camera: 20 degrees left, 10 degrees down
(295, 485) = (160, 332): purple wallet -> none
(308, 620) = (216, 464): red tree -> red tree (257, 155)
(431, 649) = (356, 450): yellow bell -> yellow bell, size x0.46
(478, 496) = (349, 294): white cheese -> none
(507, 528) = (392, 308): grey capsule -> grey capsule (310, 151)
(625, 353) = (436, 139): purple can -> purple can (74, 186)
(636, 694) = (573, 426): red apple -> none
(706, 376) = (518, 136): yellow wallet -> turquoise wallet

...

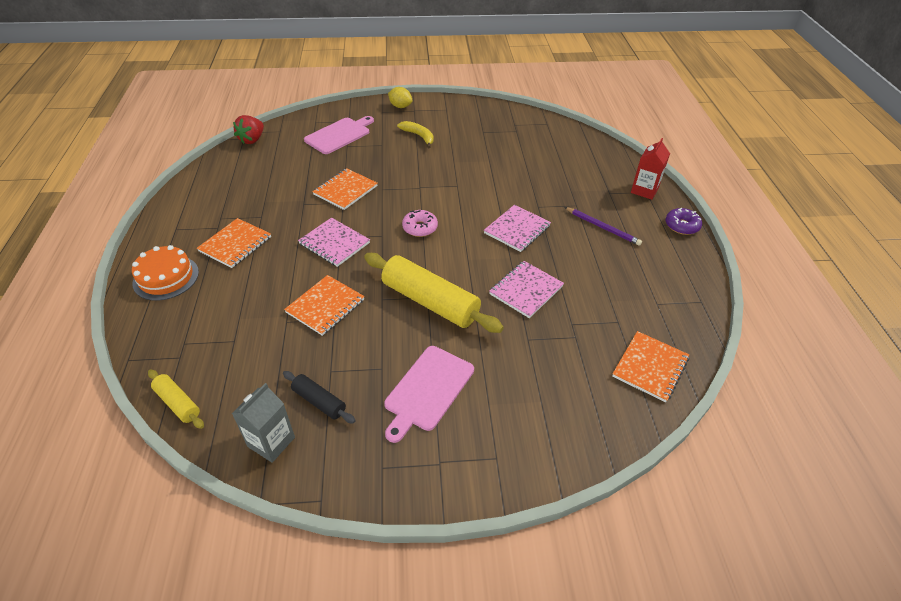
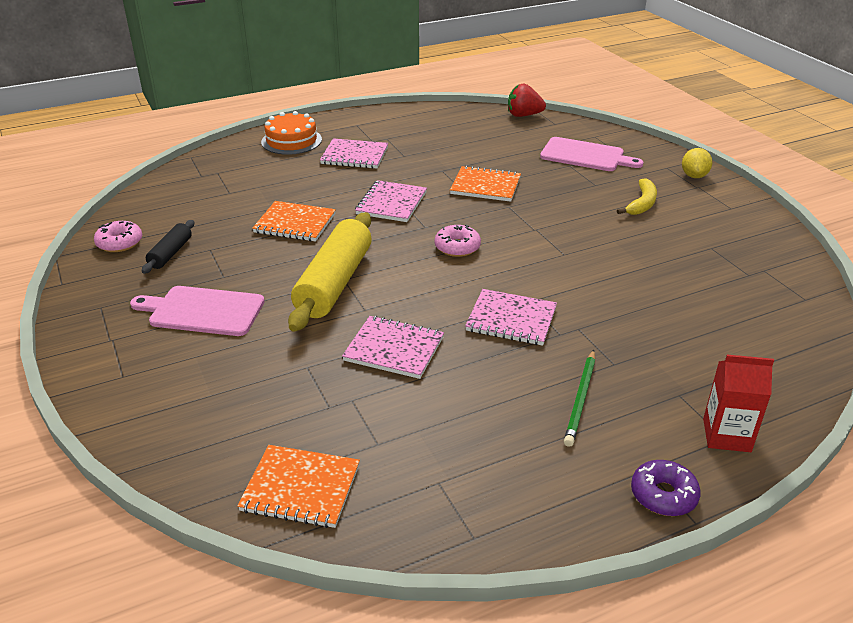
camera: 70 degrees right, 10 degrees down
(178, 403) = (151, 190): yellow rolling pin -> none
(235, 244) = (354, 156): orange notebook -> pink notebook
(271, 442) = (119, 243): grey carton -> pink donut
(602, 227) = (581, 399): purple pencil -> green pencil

...

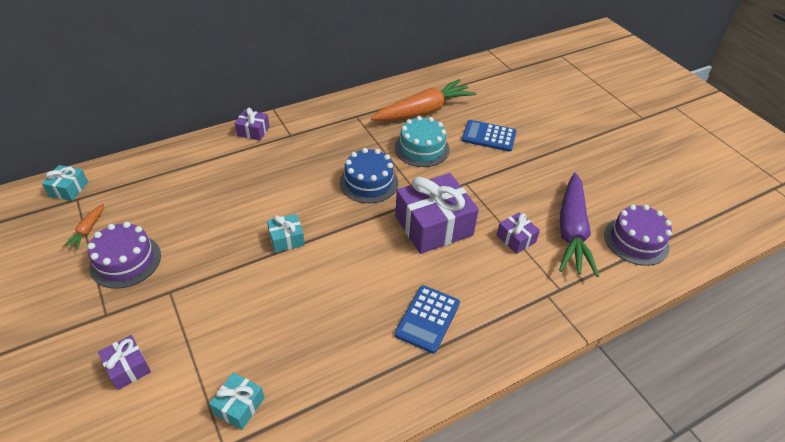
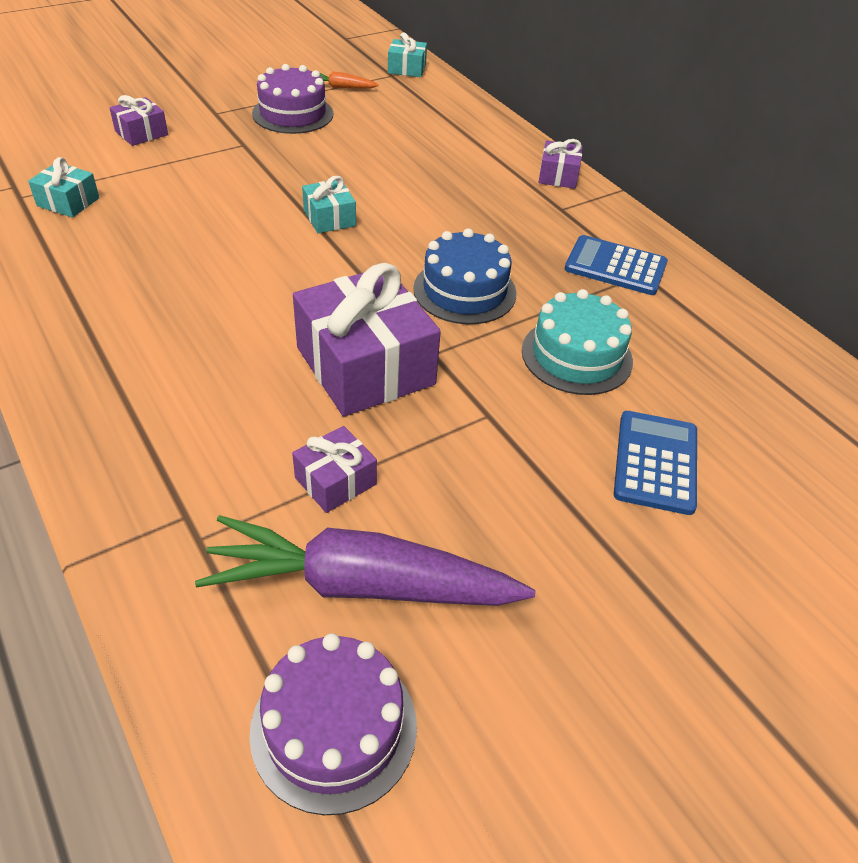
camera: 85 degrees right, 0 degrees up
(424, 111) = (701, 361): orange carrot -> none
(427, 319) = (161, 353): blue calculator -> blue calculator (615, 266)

**Assigned task:** Pick out each line above that includes "camera" and show it.

**Response:**
camera: 20 degrees left, 10 degrees down
camera: 70 degrees right, 10 degrees down
camera: 85 degrees right, 0 degrees up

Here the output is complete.